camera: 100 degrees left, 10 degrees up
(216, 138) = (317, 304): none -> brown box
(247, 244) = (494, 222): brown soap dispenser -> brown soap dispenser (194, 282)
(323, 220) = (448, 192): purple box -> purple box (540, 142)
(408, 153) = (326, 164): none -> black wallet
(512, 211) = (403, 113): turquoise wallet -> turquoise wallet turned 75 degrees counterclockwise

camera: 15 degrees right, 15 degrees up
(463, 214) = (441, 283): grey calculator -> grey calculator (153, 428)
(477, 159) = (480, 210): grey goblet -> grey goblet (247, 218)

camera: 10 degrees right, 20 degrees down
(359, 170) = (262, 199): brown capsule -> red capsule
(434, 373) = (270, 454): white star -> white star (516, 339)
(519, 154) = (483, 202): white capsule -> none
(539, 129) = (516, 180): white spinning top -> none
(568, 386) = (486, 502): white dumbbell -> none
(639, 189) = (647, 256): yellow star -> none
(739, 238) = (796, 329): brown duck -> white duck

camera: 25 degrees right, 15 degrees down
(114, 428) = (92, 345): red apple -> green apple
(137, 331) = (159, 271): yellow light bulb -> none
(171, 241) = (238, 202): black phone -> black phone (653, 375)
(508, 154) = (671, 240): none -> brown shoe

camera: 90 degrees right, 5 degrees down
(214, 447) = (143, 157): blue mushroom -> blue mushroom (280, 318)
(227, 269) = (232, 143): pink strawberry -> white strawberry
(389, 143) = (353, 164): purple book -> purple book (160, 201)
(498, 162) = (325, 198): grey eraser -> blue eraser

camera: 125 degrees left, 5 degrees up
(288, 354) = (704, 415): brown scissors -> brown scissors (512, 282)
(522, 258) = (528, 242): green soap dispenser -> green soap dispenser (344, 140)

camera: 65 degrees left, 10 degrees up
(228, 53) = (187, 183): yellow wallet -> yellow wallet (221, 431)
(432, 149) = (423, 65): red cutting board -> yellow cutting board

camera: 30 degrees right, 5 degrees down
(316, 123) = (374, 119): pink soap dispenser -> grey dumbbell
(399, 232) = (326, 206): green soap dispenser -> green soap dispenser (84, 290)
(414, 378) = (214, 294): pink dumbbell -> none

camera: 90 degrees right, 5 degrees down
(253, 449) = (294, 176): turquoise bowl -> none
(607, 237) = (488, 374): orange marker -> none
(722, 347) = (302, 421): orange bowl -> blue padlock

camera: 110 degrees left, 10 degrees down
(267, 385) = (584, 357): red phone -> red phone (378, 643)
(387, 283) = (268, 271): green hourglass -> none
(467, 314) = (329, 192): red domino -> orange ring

- _ACTION ITEM_:
Please copy only the lines between the first line of the entries and the line with "(227, 269) = (232, 143): pink", keeping those two end lines as well, exactly as written.

- _ANSWER TO THIS TASK_:
camera: 100 degrees left, 10 degrees up
(216, 138) = (317, 304): none -> brown box
(247, 244) = (494, 222): brown soap dispenser -> brown soap dispenser (194, 282)
(323, 220) = (448, 192): purple box -> purple box (540, 142)
(408, 153) = (326, 164): none -> black wallet
(512, 211) = (403, 113): turquoise wallet -> turquoise wallet turned 75 degrees counterclockwise

camera: 15 degrees right, 15 degrees up
(463, 214) = (441, 283): grey calculator -> grey calculator (153, 428)
(477, 159) = (480, 210): grey goblet -> grey goblet (247, 218)

camera: 10 degrees right, 20 degrees down
(359, 170) = (262, 199): brown capsule -> red capsule
(434, 373) = (270, 454): white star -> white star (516, 339)
(519, 154) = (483, 202): white capsule -> none
(539, 129) = (516, 180): white spinning top -> none
(568, 386) = (486, 502): white dumbbell -> none
(639, 189) = (647, 256): yellow star -> none
(739, 238) = (796, 329): brown duck -> white duck

camera: 25 degrees right, 15 degrees down
(114, 428) = (92, 345): red apple -> green apple
(137, 331) = (159, 271): yellow light bulb -> none
(171, 241) = (238, 202): black phone -> black phone (653, 375)
(508, 154) = (671, 240): none -> brown shoe

camera: 90 degrees right, 5 degrees down
(214, 447) = (143, 157): blue mushroom -> blue mushroom (280, 318)
(227, 269) = (232, 143): pink strawberry -> white strawberry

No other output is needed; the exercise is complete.